# Records to process:
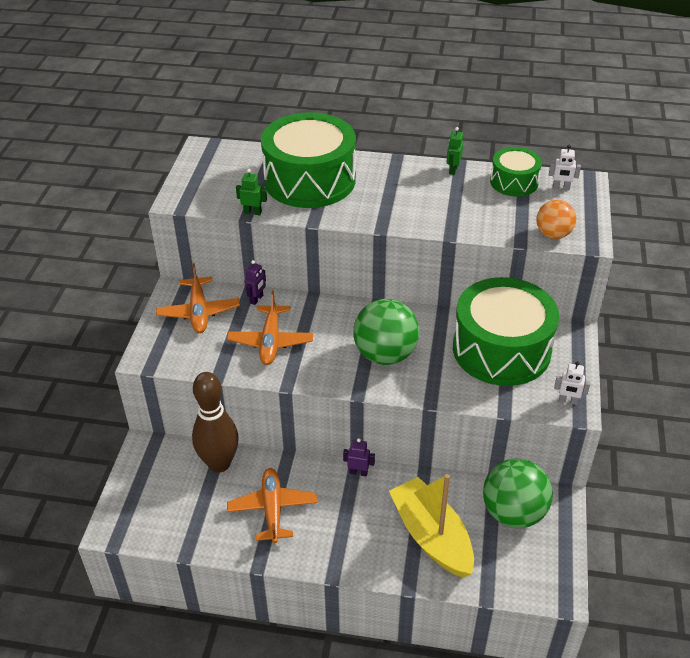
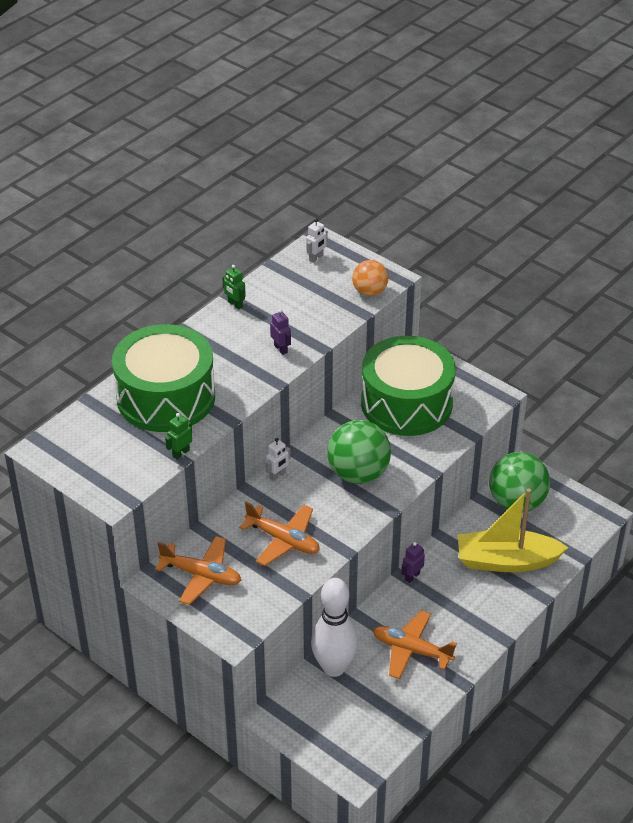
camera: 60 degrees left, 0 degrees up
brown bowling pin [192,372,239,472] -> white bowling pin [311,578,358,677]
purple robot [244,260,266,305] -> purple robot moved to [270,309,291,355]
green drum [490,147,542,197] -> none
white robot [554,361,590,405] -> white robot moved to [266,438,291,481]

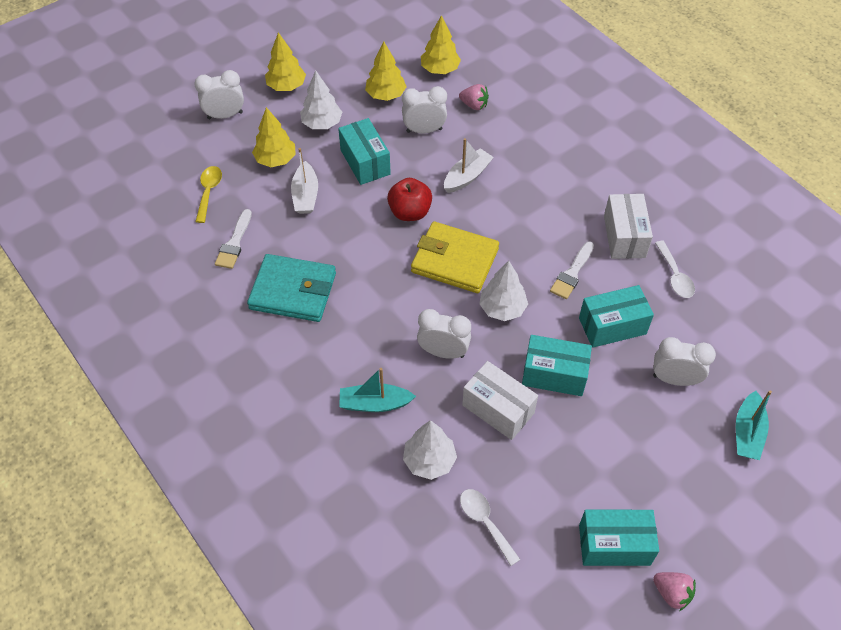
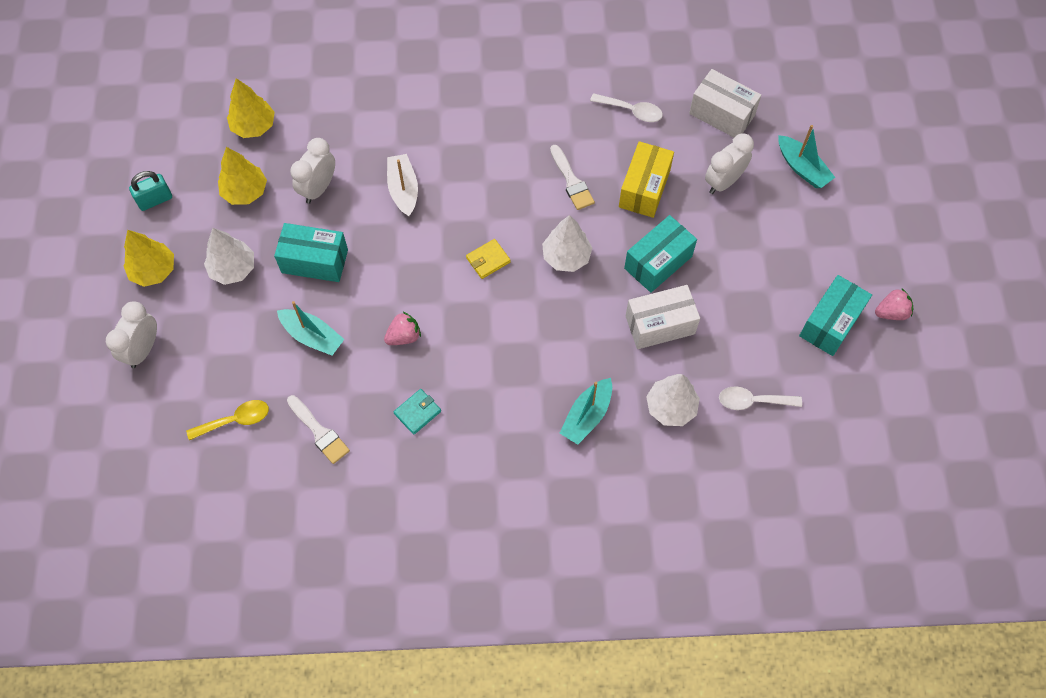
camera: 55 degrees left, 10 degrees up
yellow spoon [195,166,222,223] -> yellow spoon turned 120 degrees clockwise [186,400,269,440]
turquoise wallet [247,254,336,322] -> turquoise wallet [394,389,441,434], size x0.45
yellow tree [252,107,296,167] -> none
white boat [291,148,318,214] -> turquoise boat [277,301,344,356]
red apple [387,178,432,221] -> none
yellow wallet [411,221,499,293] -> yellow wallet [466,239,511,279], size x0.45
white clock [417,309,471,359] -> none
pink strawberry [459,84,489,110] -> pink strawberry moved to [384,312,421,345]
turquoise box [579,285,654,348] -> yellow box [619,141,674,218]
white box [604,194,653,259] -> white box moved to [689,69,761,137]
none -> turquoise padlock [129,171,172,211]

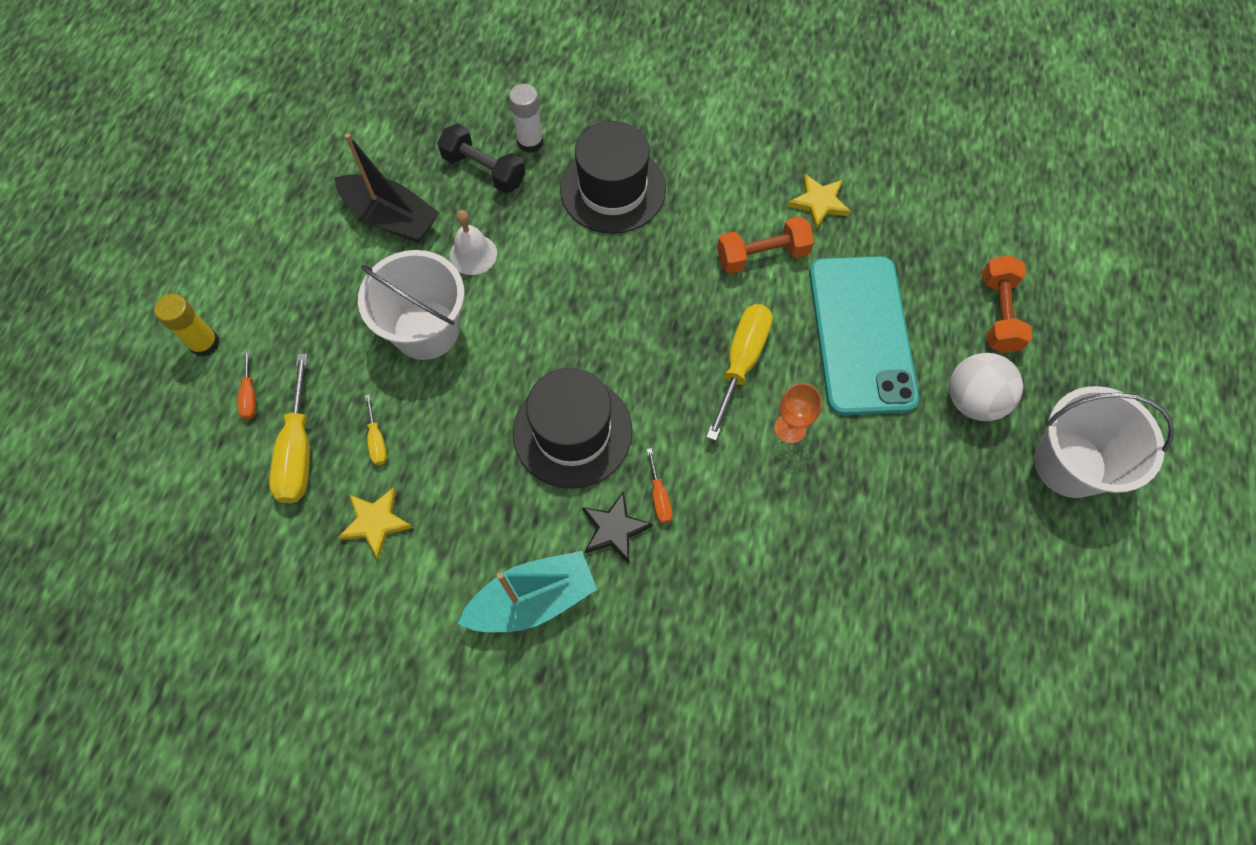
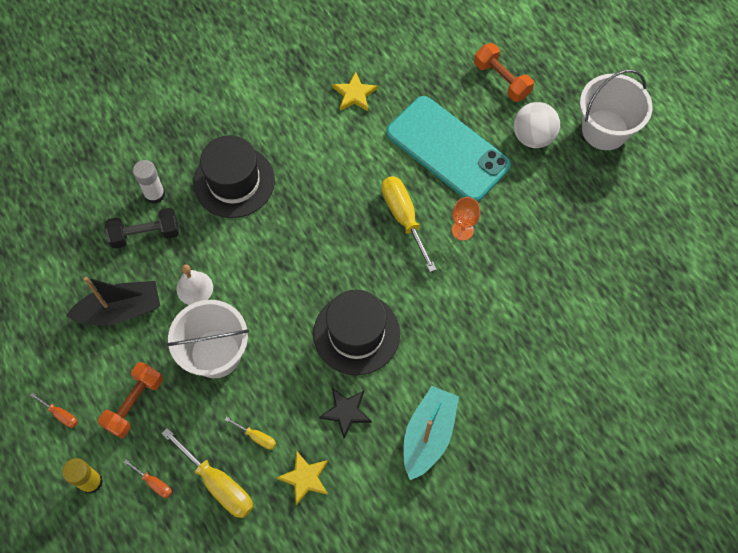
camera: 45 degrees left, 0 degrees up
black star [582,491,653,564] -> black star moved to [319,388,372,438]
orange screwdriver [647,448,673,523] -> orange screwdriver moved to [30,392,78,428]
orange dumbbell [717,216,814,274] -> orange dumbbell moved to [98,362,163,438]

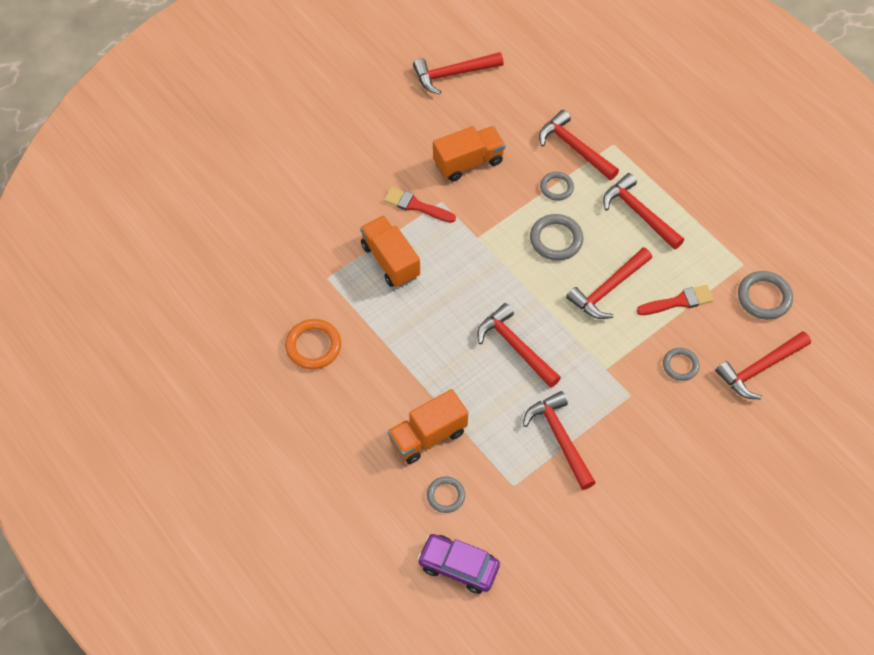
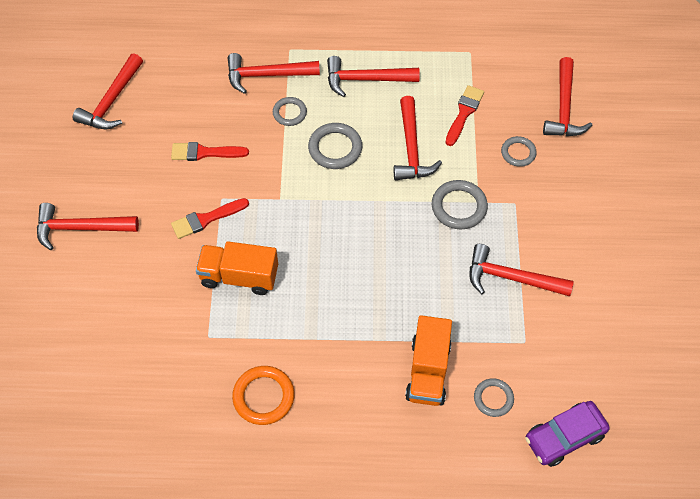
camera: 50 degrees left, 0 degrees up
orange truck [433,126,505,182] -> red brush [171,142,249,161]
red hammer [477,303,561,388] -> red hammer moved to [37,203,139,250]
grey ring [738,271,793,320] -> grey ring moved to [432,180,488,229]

# Problem requirements:
If a line in the records above contains "robot", copy that line.

# Answer space:
purple robot [244,260,266,305] -> purple robot moved to [270,309,291,355]
white robot [554,361,590,405] -> white robot moved to [266,438,291,481]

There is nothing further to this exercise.